» Data provided
'''

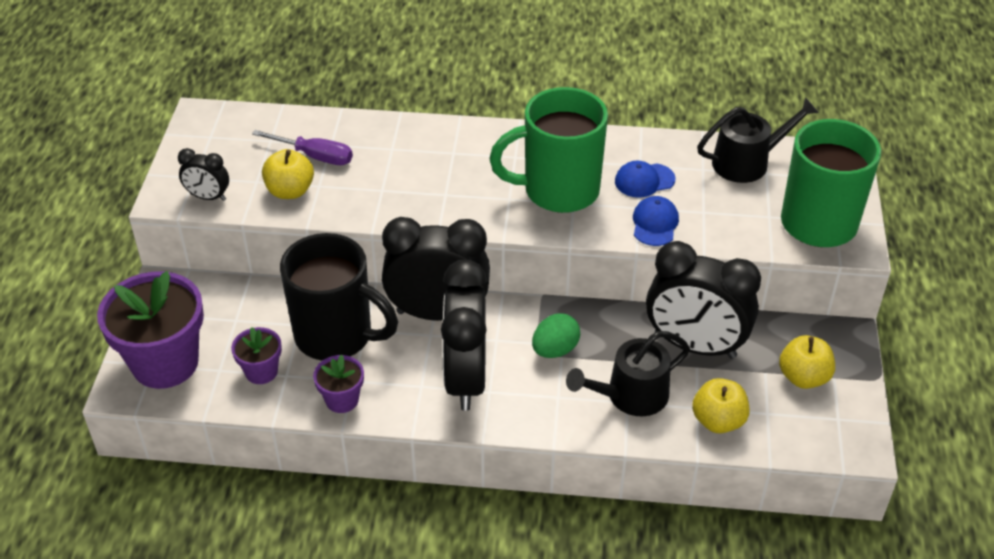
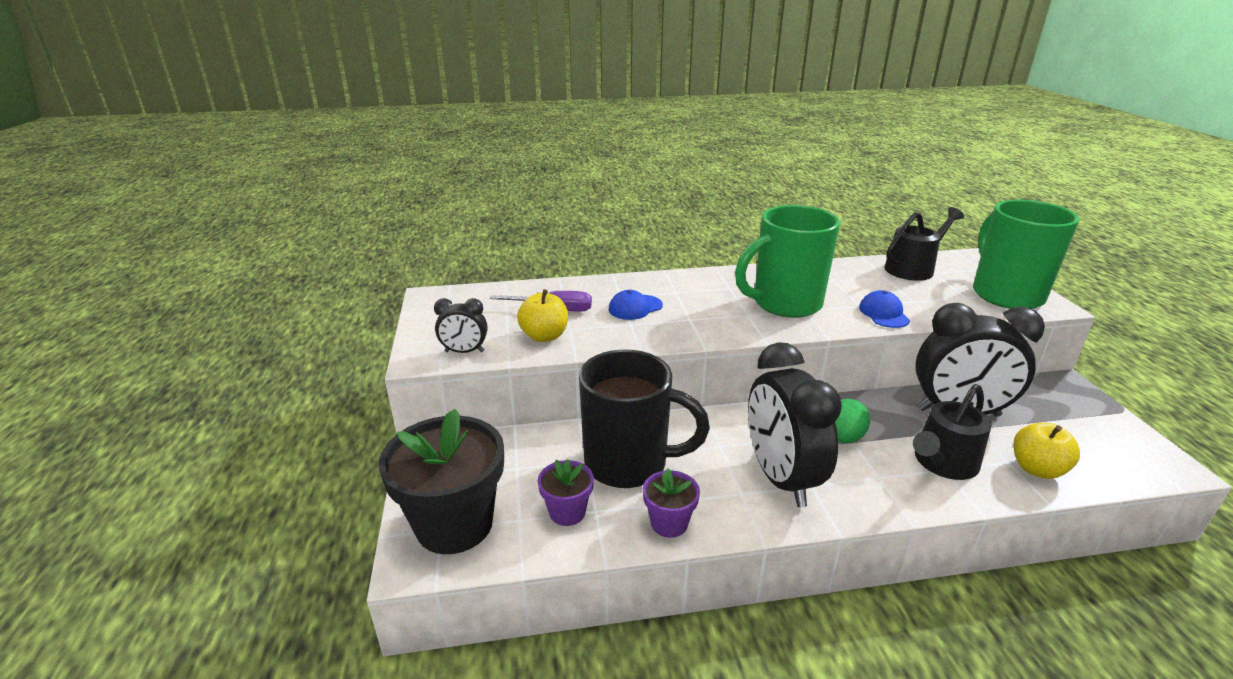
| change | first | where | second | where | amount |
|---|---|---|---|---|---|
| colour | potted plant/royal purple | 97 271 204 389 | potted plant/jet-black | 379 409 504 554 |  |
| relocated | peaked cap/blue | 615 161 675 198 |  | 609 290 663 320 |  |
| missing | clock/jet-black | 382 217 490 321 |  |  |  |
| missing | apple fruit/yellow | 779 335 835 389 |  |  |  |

'''

» What is expected
Go through the listing, find each line with the word "missing", and copy it.

» Task answer
| missing | clock/jet-black | 382 217 490 321 |  |  |  |
| missing | apple fruit/yellow | 779 335 835 389 |  |  |  |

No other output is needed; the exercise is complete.